(TASK PROMPT):
Using the records below, filter out every line that lacks "minus" and copy the rest.

(DATA TO EXAMINE):
==============================

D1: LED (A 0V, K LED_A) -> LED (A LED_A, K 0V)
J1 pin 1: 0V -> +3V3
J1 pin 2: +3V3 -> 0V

==============================

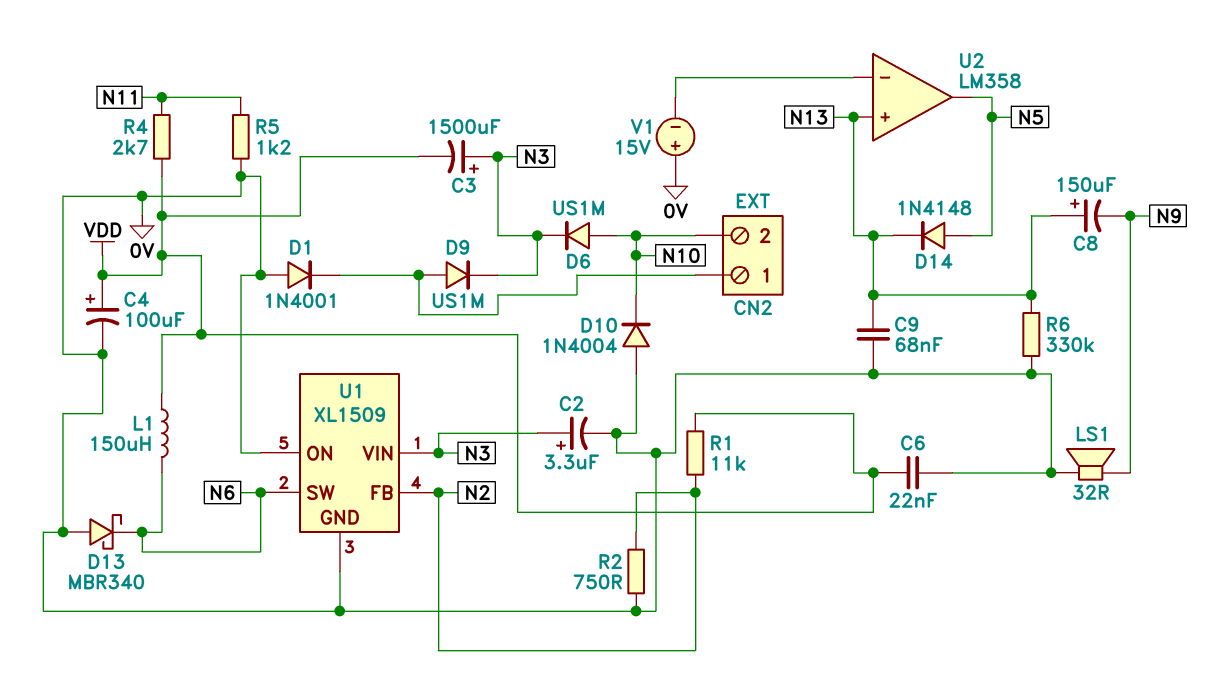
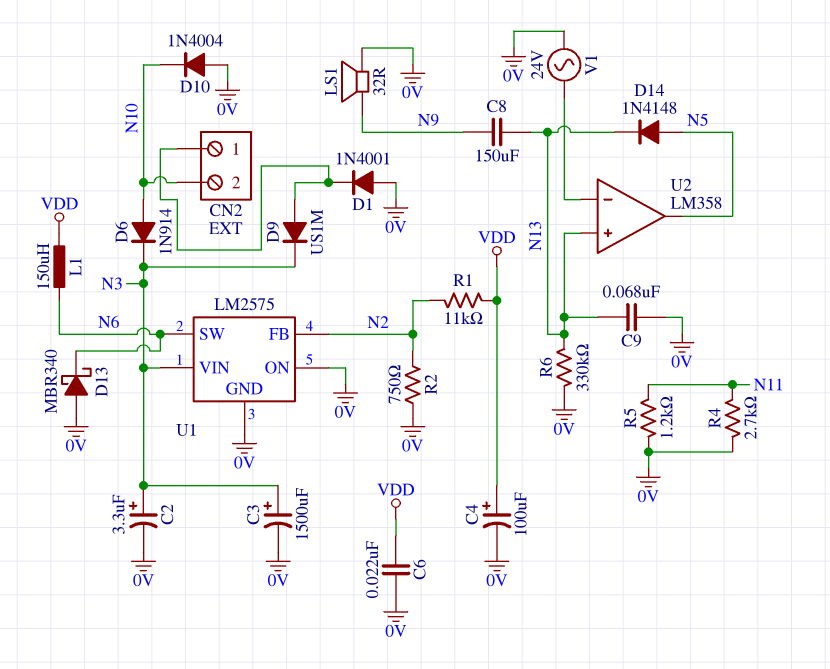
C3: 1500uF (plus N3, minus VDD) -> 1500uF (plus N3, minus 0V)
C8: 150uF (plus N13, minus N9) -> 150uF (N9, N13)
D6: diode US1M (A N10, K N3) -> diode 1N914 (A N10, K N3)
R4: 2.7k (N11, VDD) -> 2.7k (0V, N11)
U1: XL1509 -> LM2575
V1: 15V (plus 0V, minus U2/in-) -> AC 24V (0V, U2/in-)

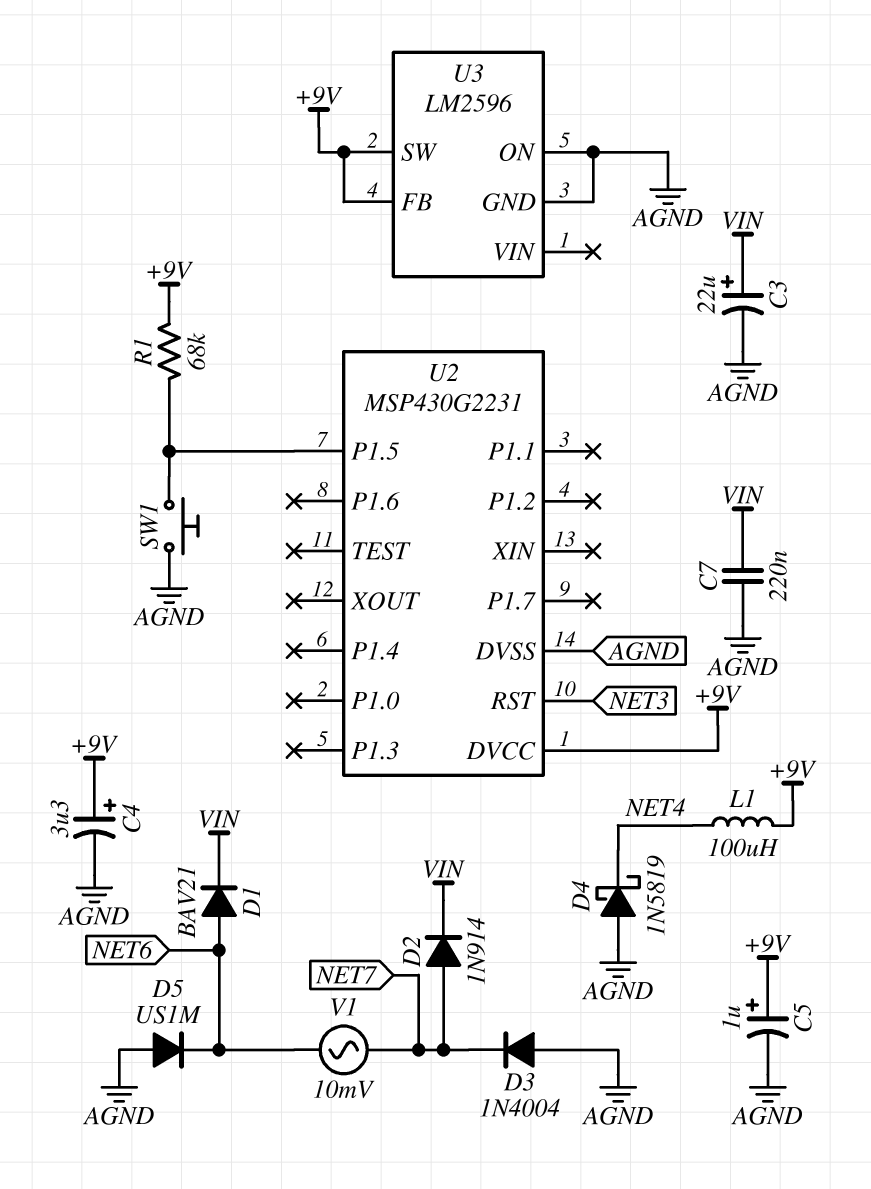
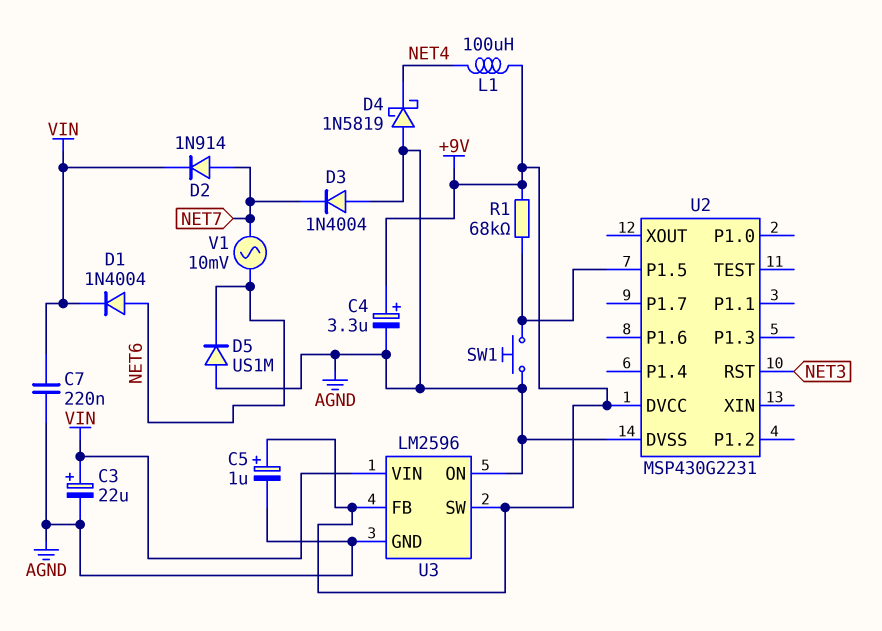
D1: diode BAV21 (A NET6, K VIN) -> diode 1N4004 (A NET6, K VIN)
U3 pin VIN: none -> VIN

==============================

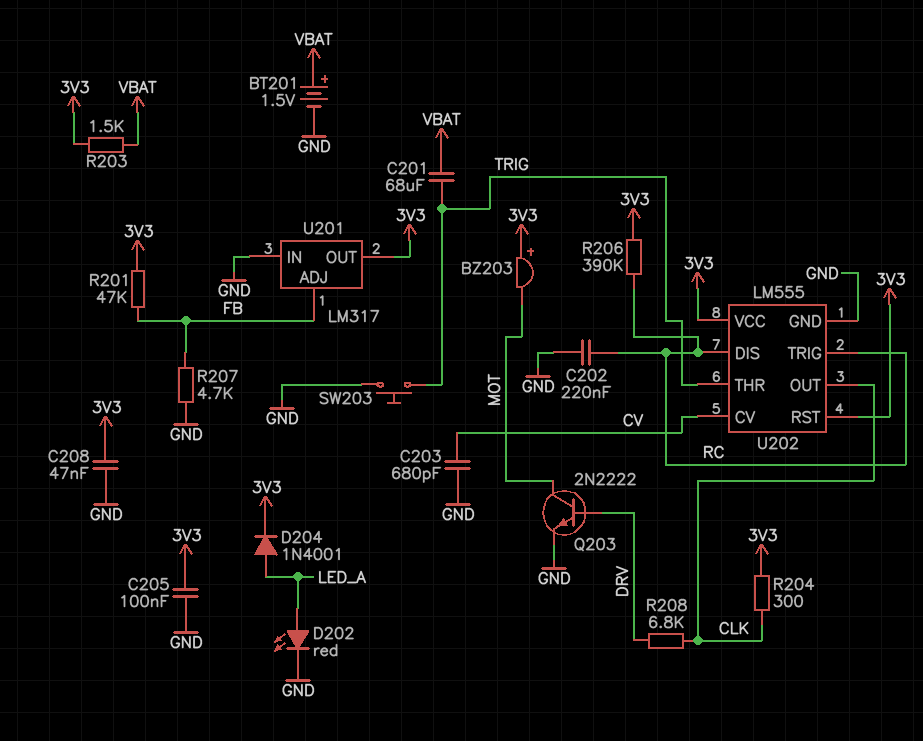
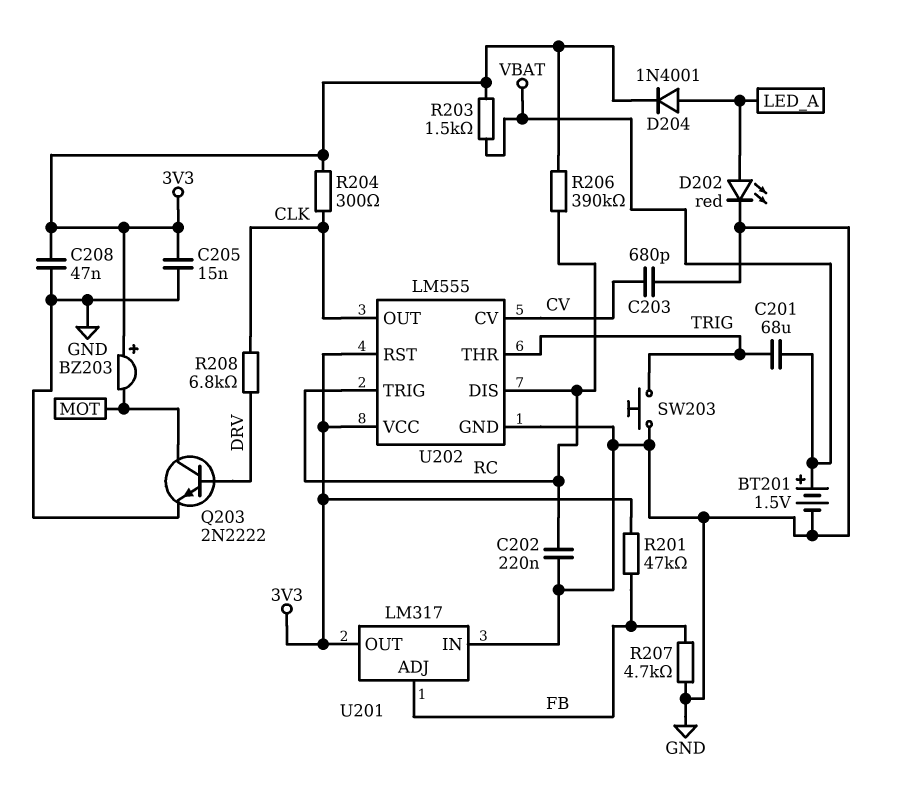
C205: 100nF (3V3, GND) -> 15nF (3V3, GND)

==============================

(OUTPUT OF THE EXERCISE):
C3: 1500uF (plus N3, minus VDD) -> 1500uF (plus N3, minus 0V)
C8: 150uF (plus N13, minus N9) -> 150uF (N9, N13)
V1: 15V (plus 0V, minus U2/in-) -> AC 24V (0V, U2/in-)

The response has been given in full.